[[ Recorded data open ]]

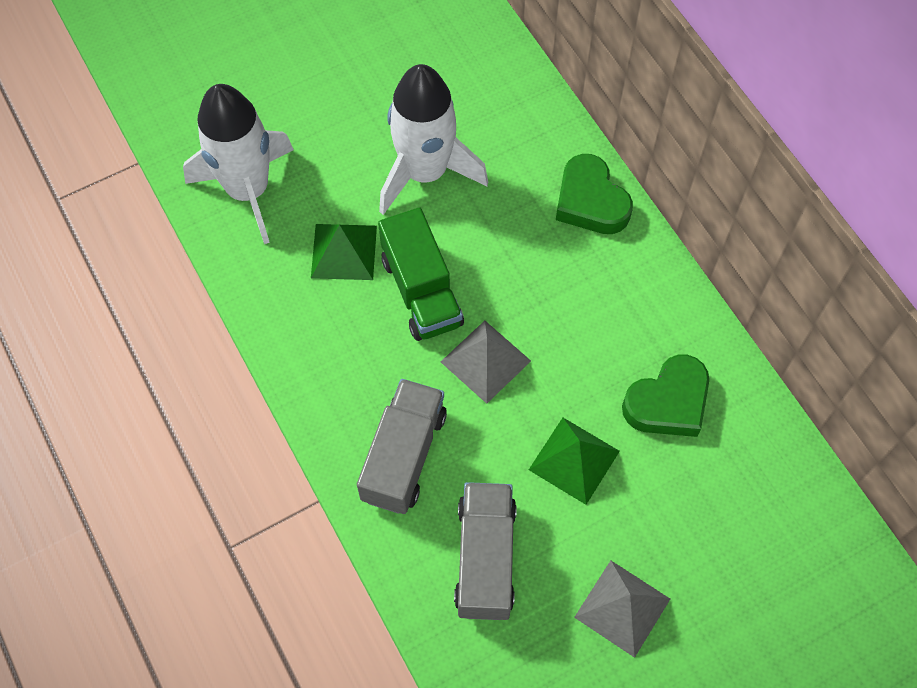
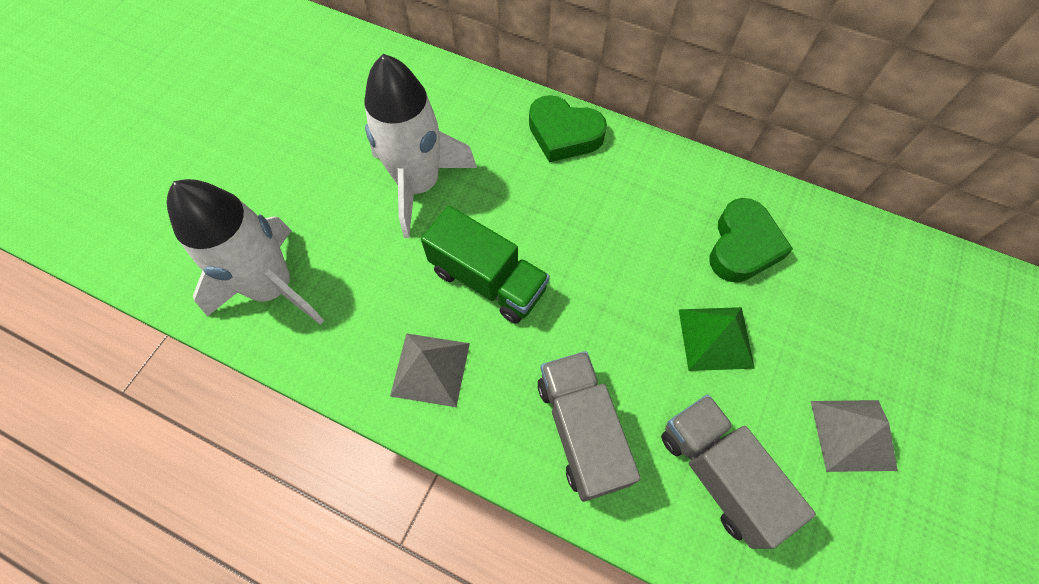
camera: 35 degrees left, 0 degrees up
(344, 251) = (397, 288): green pyramid -> none
(485, 361) = (583, 304): grey pyramid -> grey pyramid (430, 369)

[[ Recorded data closed ]]

Try it:
Are you able to set down all the lines above exactly, without any pictures?

Answer area:
camera: 35 degrees left, 0 degrees up
(344, 251) = (397, 288): green pyramid -> none
(485, 361) = (583, 304): grey pyramid -> grey pyramid (430, 369)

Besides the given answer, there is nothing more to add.